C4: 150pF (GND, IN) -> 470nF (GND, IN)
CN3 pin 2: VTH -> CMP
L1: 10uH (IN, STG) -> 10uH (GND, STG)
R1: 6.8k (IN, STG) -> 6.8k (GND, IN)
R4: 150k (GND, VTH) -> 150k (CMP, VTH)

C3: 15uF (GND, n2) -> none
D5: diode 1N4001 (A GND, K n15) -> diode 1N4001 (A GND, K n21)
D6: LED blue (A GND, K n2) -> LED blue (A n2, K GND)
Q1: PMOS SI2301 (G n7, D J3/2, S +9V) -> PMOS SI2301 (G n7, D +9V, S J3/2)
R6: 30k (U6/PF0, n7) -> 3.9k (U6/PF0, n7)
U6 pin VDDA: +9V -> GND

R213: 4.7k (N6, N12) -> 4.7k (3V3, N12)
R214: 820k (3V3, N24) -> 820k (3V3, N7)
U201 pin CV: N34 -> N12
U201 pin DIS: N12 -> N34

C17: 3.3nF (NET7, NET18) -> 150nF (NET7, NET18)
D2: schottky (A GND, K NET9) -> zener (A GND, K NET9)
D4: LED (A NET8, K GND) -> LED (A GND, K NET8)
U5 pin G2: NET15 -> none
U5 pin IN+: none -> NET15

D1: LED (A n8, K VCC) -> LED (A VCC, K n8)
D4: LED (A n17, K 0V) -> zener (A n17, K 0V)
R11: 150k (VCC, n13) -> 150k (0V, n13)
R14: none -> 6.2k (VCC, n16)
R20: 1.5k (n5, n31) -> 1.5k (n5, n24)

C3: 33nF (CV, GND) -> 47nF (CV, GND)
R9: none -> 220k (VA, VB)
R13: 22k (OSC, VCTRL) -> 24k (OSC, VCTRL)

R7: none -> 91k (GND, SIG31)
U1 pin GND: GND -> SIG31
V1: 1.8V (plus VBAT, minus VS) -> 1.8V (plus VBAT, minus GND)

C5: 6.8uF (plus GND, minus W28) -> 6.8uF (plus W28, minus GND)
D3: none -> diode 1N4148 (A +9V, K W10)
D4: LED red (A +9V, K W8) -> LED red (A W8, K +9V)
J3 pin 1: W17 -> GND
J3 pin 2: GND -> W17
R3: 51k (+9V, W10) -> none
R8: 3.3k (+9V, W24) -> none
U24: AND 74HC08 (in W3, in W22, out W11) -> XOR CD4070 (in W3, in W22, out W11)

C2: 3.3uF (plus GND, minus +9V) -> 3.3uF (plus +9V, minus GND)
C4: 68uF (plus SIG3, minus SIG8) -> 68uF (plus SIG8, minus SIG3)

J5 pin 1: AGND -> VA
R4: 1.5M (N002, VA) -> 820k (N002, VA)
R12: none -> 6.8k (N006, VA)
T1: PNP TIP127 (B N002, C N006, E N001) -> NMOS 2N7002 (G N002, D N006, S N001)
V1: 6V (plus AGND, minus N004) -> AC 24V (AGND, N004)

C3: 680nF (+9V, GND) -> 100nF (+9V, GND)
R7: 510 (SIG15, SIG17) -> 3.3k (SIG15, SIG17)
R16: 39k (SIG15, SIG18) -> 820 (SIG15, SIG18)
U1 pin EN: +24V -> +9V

→ What the task asks: Print each entry exactly as it was written.

→ Written answer:
C4: 150pF (GND, IN) -> 470nF (GND, IN)
CN3 pin 2: VTH -> CMP
L1: 10uH (IN, STG) -> 10uH (GND, STG)
R1: 6.8k (IN, STG) -> 6.8k (GND, IN)
R4: 150k (GND, VTH) -> 150k (CMP, VTH)

C3: 15uF (GND, n2) -> none
D5: diode 1N4001 (A GND, K n15) -> diode 1N4001 (A GND, K n21)
D6: LED blue (A GND, K n2) -> LED blue (A n2, K GND)
Q1: PMOS SI2301 (G n7, D J3/2, S +9V) -> PMOS SI2301 (G n7, D +9V, S J3/2)
R6: 30k (U6/PF0, n7) -> 3.9k (U6/PF0, n7)
U6 pin VDDA: +9V -> GND

R213: 4.7k (N6, N12) -> 4.7k (3V3, N12)
R214: 820k (3V3, N24) -> 820k (3V3, N7)
U201 pin CV: N34 -> N12
U201 pin DIS: N12 -> N34

C17: 3.3nF (NET7, NET18) -> 150nF (NET7, NET18)
D2: schottky (A GND, K NET9) -> zener (A GND, K NET9)
D4: LED (A NET8, K GND) -> LED (A GND, K NET8)
U5 pin G2: NET15 -> none
U5 pin IN+: none -> NET15

D1: LED (A n8, K VCC) -> LED (A VCC, K n8)
D4: LED (A n17, K 0V) -> zener (A n17, K 0V)
R11: 150k (VCC, n13) -> 150k (0V, n13)
R14: none -> 6.2k (VCC, n16)
R20: 1.5k (n5, n31) -> 1.5k (n5, n24)

C3: 33nF (CV, GND) -> 47nF (CV, GND)
R9: none -> 220k (VA, VB)
R13: 22k (OSC, VCTRL) -> 24k (OSC, VCTRL)

R7: none -> 91k (GND, SIG31)
U1 pin GND: GND -> SIG31
V1: 1.8V (plus VBAT, minus VS) -> 1.8V (plus VBAT, minus GND)

C5: 6.8uF (plus GND, minus W28) -> 6.8uF (plus W28, minus GND)
D3: none -> diode 1N4148 (A +9V, K W10)
D4: LED red (A +9V, K W8) -> LED red (A W8, K +9V)
J3 pin 1: W17 -> GND
J3 pin 2: GND -> W17
R3: 51k (+9V, W10) -> none
R8: 3.3k (+9V, W24) -> none
U24: AND 74HC08 (in W3, in W22, out W11) -> XOR CD4070 (in W3, in W22, out W11)

C2: 3.3uF (plus GND, minus +9V) -> 3.3uF (plus +9V, minus GND)
C4: 68uF (plus SIG3, minus SIG8) -> 68uF (plus SIG8, minus SIG3)

J5 pin 1: AGND -> VA
R4: 1.5M (N002, VA) -> 820k (N002, VA)
R12: none -> 6.8k (N006, VA)
T1: PNP TIP127 (B N002, C N006, E N001) -> NMOS 2N7002 (G N002, D N006, S N001)
V1: 6V (plus AGND, minus N004) -> AC 24V (AGND, N004)

C3: 680nF (+9V, GND) -> 100nF (+9V, GND)
R7: 510 (SIG15, SIG17) -> 3.3k (SIG15, SIG17)
R16: 39k (SIG15, SIG18) -> 820 (SIG15, SIG18)
U1 pin EN: +24V -> +9V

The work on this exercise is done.